** Opening Record extracts block **

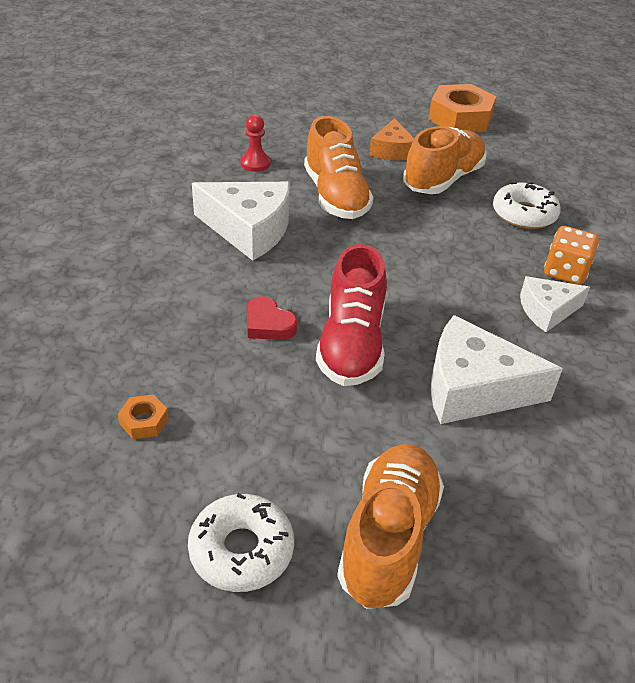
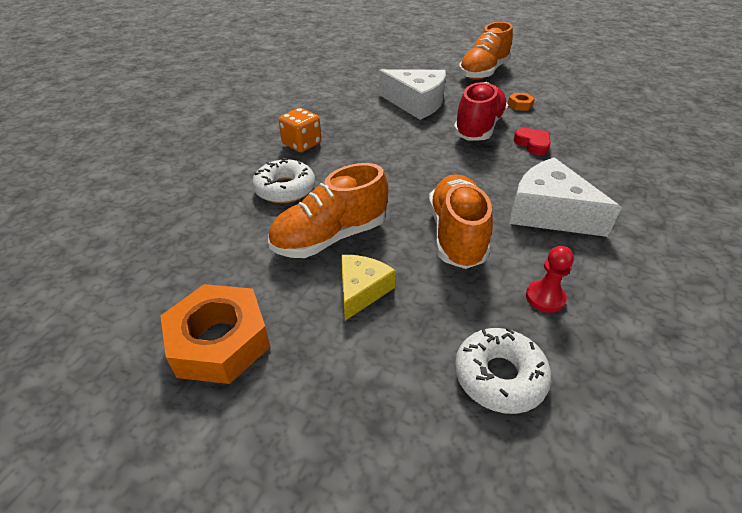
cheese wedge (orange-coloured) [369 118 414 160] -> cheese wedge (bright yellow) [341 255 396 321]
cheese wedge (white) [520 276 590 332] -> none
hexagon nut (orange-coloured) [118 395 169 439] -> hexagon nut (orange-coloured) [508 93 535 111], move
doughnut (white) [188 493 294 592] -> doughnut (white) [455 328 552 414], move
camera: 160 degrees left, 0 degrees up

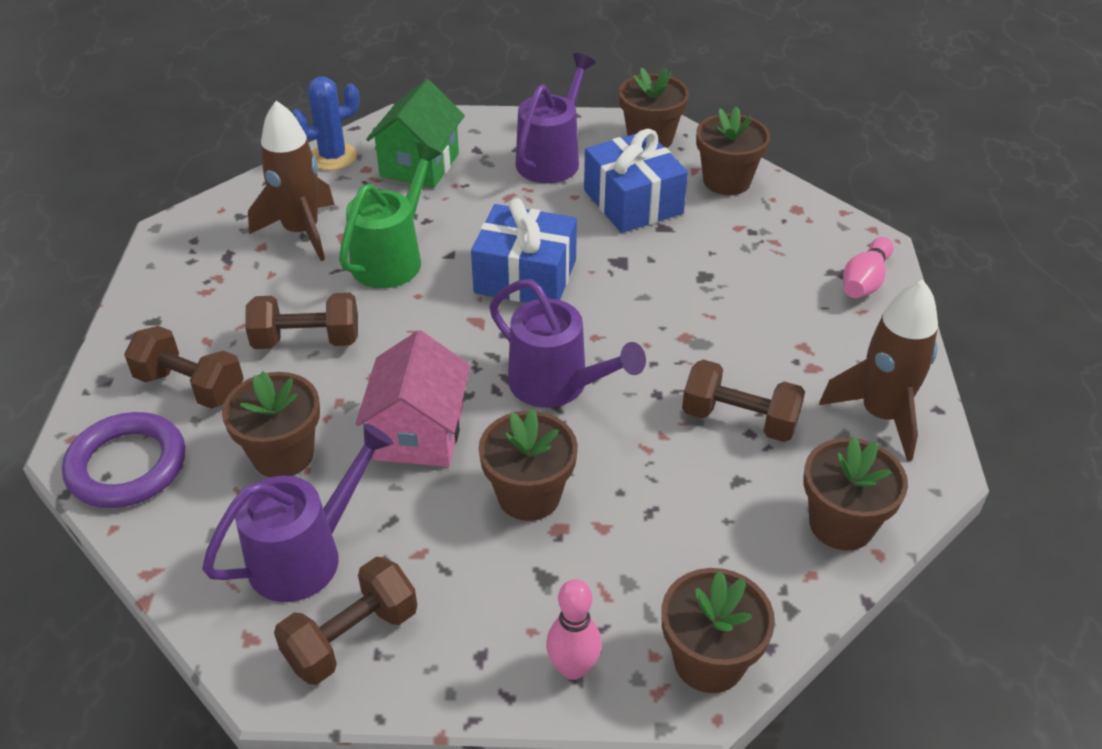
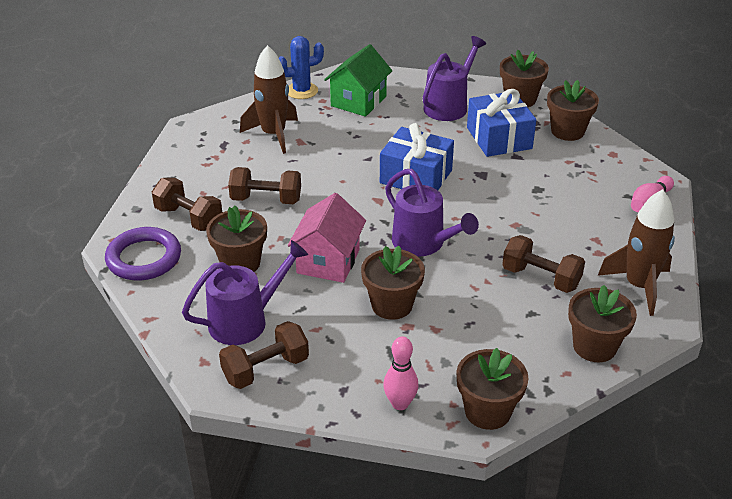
watering can (emerald) [339 143 441 288] -> none
camera: 10 degrees right, 5 degrees down

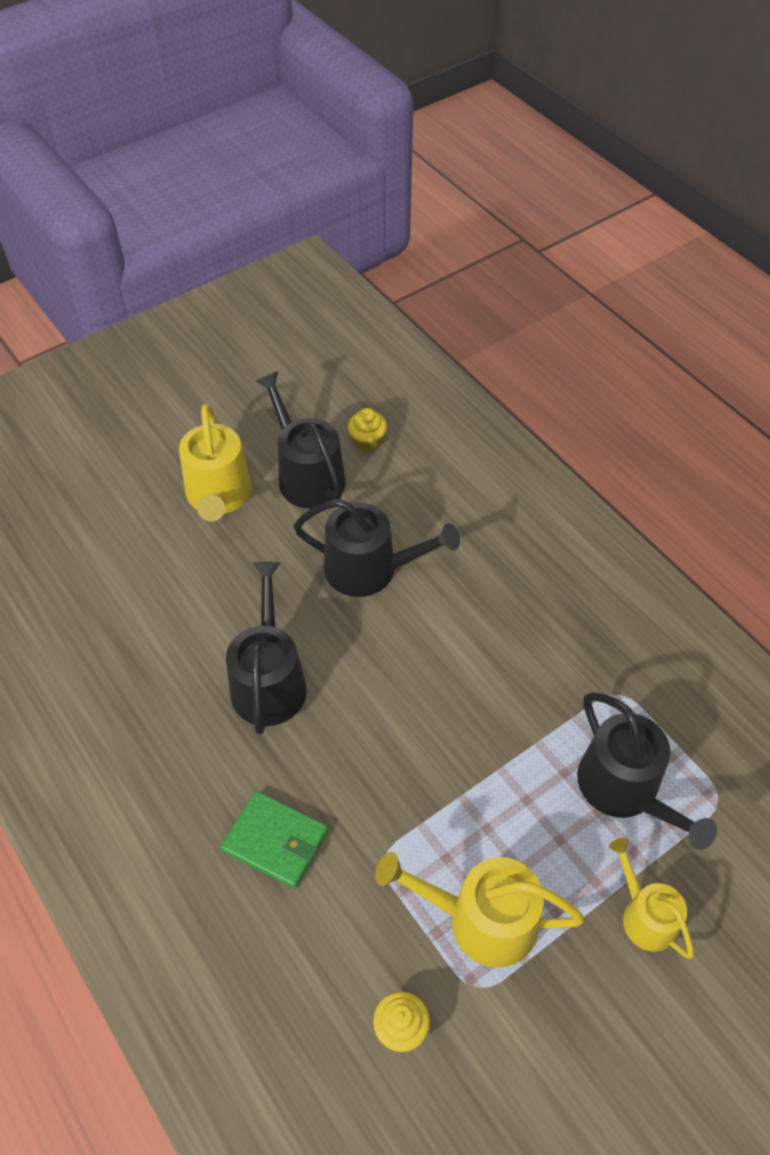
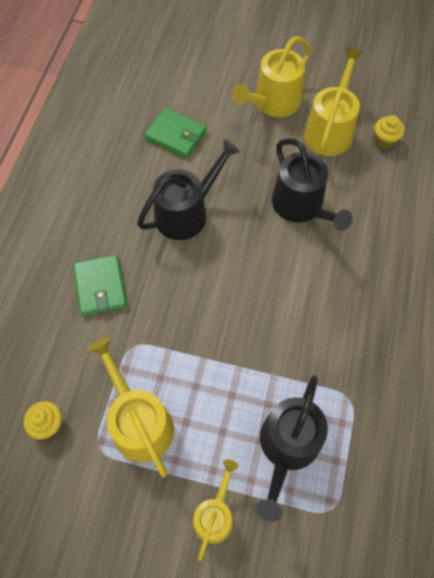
watering can (jet-black) [255 371 346 509] -> watering can (bright yellow) [304 48 364 156]
none -> billfold (emerald) [144 108 207 158]
camera: 50 degrees right, 10 degrees up

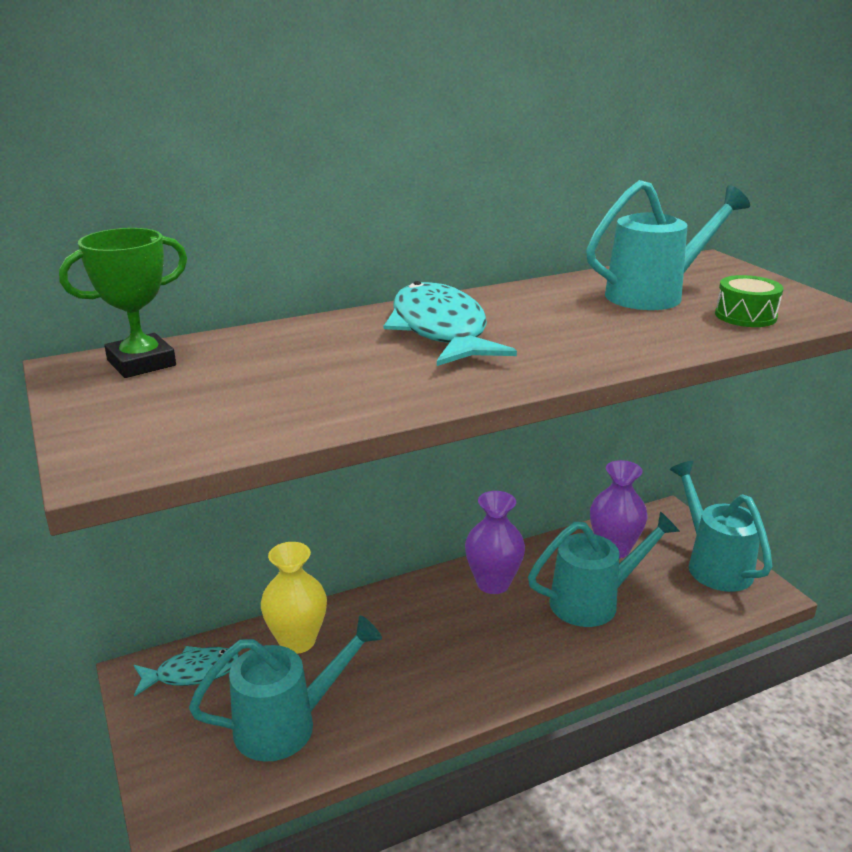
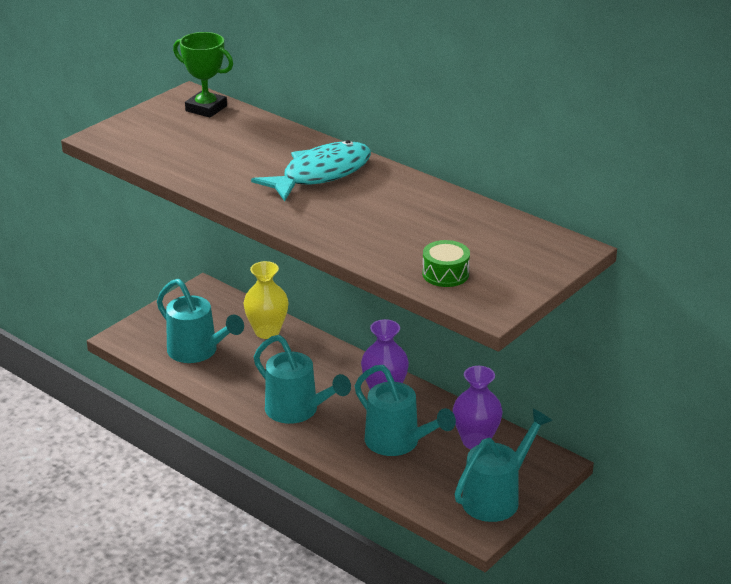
watering can (teal) [586 180 750 310] -> watering can (teal) [254 335 351 424], move
fish (teal) [134 646 240 697] -> none
camera: 65 degrees right, 5 degrees up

** Closing Record extracts block **

Requirement:
Restate the listing above word for word. Leave the images out.

Response to the task:
cheese wedge (orange-coloured) [369 118 414 160] -> cheese wedge (bright yellow) [341 255 396 321]
cheese wedge (white) [520 276 590 332] -> none
hexagon nut (orange-coloured) [118 395 169 439] -> hexagon nut (orange-coloured) [508 93 535 111], move
doughnut (white) [188 493 294 592] -> doughnut (white) [455 328 552 414], move
camera: 160 degrees left, 0 degrees up

watering can (emerald) [339 143 441 288] -> none
camera: 10 degrees right, 5 degrees down

watering can (jet-black) [255 371 346 509] -> watering can (bright yellow) [304 48 364 156]
none -> billfold (emerald) [144 108 207 158]
camera: 50 degrees right, 10 degrees up

watering can (teal) [586 180 750 310] -> watering can (teal) [254 335 351 424], move
fish (teal) [134 646 240 697] -> none
camera: 65 degrees right, 5 degrees up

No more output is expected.